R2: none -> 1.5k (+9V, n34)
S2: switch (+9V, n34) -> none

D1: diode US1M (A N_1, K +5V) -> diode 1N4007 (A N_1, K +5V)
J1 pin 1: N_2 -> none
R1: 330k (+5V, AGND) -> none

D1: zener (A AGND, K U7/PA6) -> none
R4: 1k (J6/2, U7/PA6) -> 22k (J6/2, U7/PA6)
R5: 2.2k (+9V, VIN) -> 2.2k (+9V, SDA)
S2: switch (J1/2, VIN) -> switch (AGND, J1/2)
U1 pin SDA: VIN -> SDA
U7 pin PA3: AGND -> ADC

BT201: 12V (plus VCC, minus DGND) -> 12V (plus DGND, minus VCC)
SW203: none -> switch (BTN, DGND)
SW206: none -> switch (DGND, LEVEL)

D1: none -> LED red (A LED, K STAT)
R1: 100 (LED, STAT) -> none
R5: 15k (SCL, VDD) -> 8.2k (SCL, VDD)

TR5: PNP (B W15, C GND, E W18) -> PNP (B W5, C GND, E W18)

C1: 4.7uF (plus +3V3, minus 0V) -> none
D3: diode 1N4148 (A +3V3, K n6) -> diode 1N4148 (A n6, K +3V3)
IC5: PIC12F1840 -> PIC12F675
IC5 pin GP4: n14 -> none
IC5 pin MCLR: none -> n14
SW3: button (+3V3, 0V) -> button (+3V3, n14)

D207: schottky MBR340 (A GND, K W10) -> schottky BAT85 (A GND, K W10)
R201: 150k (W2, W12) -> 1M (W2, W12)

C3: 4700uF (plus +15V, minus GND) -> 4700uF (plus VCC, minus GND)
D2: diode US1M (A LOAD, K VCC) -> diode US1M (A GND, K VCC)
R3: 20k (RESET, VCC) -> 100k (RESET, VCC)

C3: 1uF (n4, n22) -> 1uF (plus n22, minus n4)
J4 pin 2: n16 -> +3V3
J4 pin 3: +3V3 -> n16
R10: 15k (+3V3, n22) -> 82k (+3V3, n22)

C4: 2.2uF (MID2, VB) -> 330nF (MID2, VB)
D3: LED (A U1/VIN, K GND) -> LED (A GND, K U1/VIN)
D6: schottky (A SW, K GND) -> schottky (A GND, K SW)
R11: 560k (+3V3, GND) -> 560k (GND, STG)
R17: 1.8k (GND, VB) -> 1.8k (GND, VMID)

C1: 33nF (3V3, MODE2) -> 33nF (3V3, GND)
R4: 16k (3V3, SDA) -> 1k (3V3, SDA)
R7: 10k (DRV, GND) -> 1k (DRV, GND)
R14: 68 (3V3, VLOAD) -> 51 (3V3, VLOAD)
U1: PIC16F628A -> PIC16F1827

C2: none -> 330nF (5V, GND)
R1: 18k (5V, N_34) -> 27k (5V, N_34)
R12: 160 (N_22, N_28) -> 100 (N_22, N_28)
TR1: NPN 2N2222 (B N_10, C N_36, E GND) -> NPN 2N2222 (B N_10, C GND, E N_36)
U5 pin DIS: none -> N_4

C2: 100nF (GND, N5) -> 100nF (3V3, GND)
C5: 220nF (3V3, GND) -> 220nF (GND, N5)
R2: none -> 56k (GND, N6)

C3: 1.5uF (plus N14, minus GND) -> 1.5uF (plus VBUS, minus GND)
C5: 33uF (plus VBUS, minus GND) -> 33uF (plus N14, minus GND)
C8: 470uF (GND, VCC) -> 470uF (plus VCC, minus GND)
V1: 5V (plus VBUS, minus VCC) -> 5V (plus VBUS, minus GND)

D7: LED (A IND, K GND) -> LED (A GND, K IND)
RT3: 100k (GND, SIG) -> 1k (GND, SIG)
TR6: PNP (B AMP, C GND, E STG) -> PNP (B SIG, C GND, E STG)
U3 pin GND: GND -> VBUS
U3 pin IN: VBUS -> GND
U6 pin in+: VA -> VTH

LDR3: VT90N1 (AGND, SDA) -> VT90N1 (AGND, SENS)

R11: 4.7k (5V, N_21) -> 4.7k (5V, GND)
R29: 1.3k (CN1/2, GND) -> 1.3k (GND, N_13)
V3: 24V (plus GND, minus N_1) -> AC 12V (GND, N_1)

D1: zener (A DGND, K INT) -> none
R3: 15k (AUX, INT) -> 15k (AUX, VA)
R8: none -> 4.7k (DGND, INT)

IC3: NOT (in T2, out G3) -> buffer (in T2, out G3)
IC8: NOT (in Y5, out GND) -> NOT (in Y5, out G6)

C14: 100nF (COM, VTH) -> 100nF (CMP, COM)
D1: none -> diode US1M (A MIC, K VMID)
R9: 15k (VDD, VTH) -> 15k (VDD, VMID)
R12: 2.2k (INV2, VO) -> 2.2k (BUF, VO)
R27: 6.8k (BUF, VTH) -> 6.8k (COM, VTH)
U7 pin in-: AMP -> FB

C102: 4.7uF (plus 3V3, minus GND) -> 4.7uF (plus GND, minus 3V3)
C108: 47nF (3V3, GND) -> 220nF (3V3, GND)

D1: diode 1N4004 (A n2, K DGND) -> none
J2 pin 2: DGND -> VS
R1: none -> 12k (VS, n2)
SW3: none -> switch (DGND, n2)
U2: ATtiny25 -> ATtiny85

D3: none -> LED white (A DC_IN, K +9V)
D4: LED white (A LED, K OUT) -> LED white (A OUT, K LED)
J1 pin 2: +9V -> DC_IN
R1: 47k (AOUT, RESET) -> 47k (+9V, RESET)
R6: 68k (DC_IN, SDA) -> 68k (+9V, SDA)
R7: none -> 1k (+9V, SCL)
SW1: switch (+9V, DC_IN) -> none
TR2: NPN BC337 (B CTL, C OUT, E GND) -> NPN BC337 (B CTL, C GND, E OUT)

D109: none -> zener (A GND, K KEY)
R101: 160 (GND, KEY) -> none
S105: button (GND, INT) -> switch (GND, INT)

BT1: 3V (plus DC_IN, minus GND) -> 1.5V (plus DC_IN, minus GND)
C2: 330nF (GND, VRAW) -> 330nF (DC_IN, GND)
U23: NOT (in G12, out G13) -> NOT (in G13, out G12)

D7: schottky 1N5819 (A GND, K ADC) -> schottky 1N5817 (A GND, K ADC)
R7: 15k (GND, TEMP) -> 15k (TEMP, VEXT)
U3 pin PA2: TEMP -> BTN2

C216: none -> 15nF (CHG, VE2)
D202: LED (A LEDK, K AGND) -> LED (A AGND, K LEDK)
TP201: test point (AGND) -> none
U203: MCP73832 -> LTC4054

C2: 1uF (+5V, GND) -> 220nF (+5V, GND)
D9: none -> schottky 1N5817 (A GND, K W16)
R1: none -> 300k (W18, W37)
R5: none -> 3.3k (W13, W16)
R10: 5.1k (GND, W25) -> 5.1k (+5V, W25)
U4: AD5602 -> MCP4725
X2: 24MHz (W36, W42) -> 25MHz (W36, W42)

• **EXERCISE DIRECTIONS**
Give again exactly, and only, the lines above starting at the one with "BT1: 3V (plus" and ending at the one with "D7: schottky 1N5819".

• **EXERCISE RESPONSE**
BT1: 3V (plus DC_IN, minus GND) -> 1.5V (plus DC_IN, minus GND)
C2: 330nF (GND, VRAW) -> 330nF (DC_IN, GND)
U23: NOT (in G12, out G13) -> NOT (in G13, out G12)

D7: schottky 1N5819 (A GND, K ADC) -> schottky 1N5817 (A GND, K ADC)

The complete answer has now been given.